(EXERCISE DESCRIPTION) Within the records below, find each line with the word "RESET" and copy it out.

INFORMATION PROVIDED below:

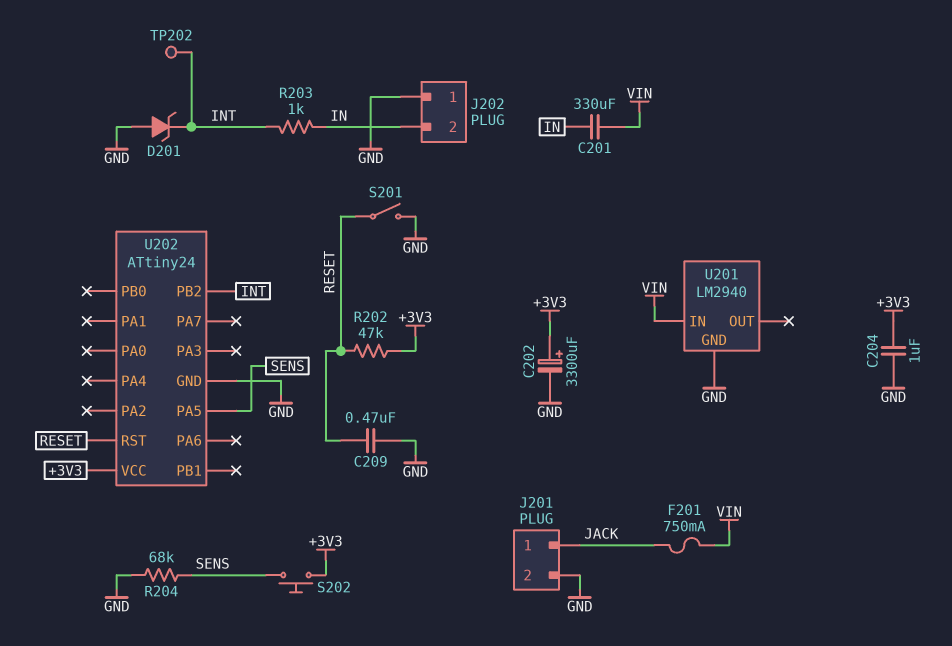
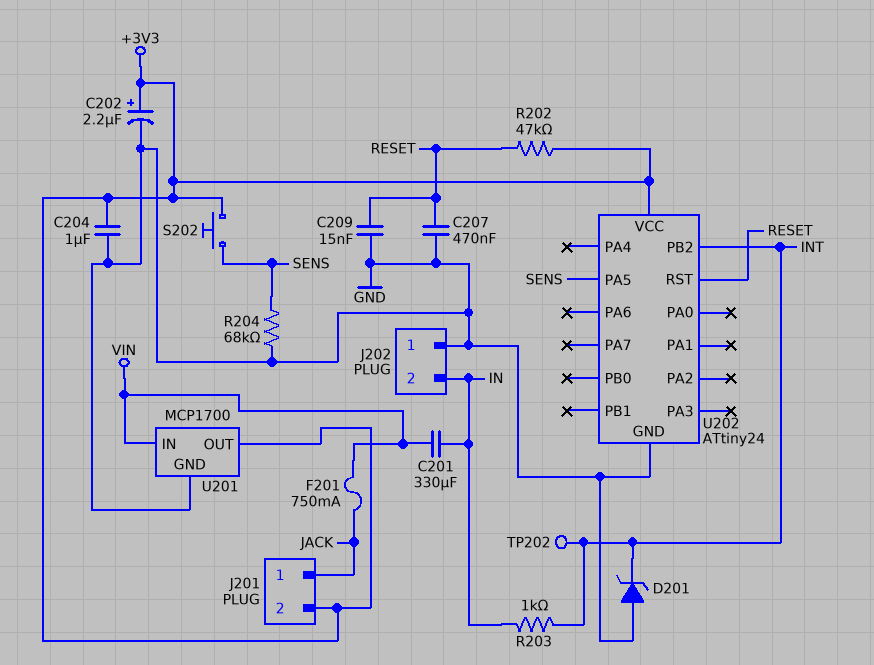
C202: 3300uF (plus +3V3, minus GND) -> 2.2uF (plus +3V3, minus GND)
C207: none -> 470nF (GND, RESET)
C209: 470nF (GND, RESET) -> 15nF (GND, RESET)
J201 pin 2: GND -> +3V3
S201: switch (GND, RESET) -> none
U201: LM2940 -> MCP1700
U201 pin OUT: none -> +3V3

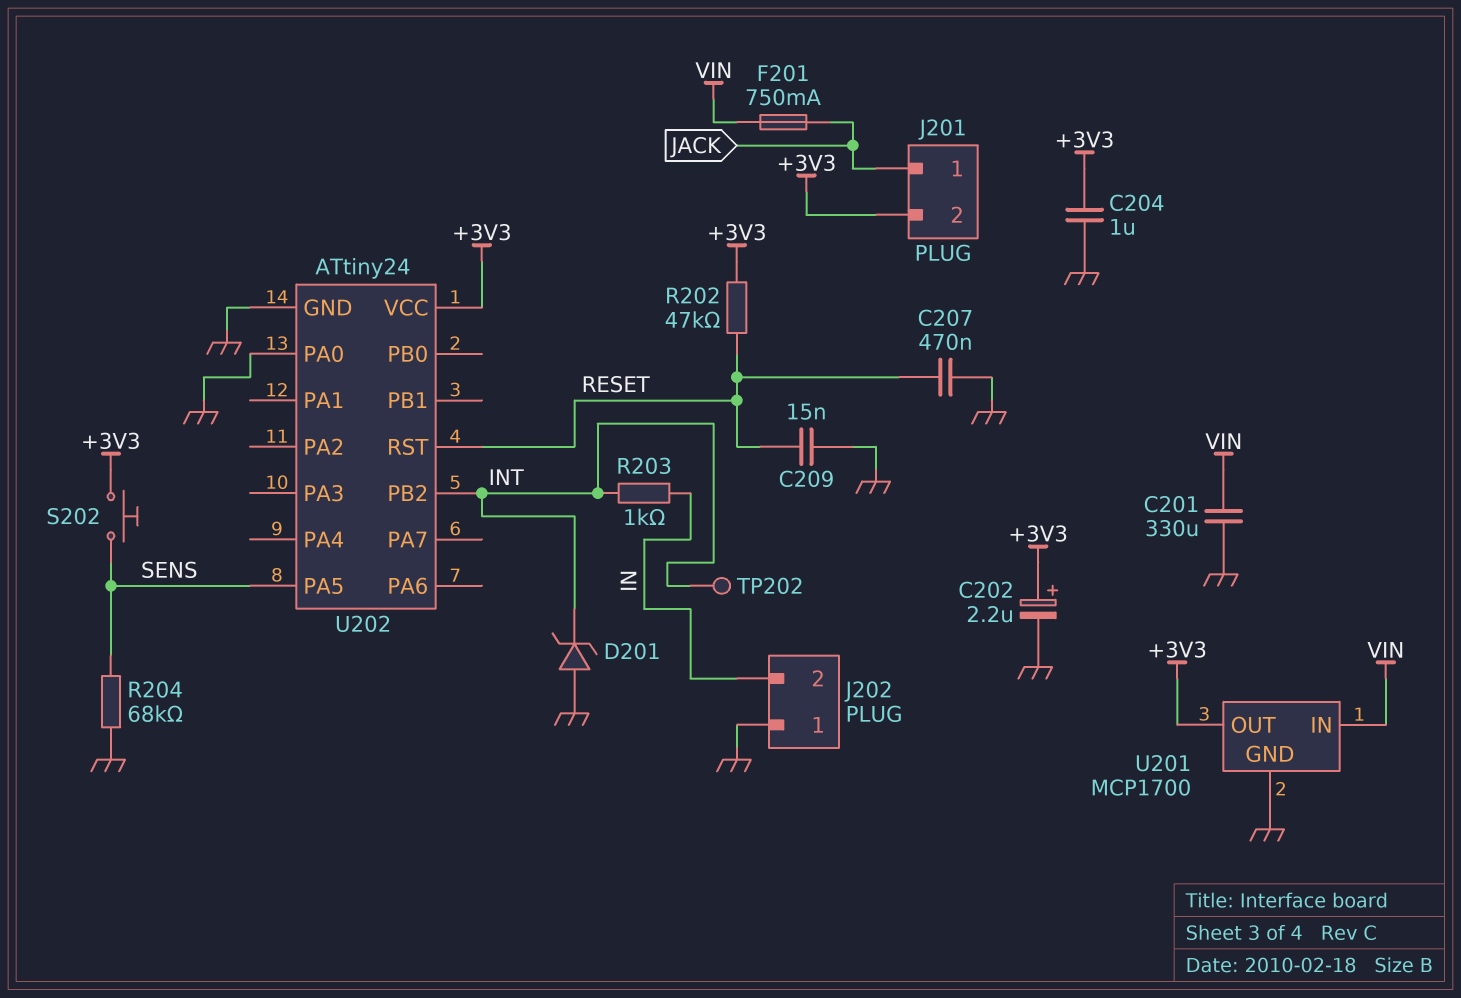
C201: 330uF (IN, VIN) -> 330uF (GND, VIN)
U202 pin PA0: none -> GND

End of INFORMATION PROVIDED.

(FINAL ANSWER)
C207: none -> 470nF (GND, RESET)
C209: 470nF (GND, RESET) -> 15nF (GND, RESET)
S201: switch (GND, RESET) -> none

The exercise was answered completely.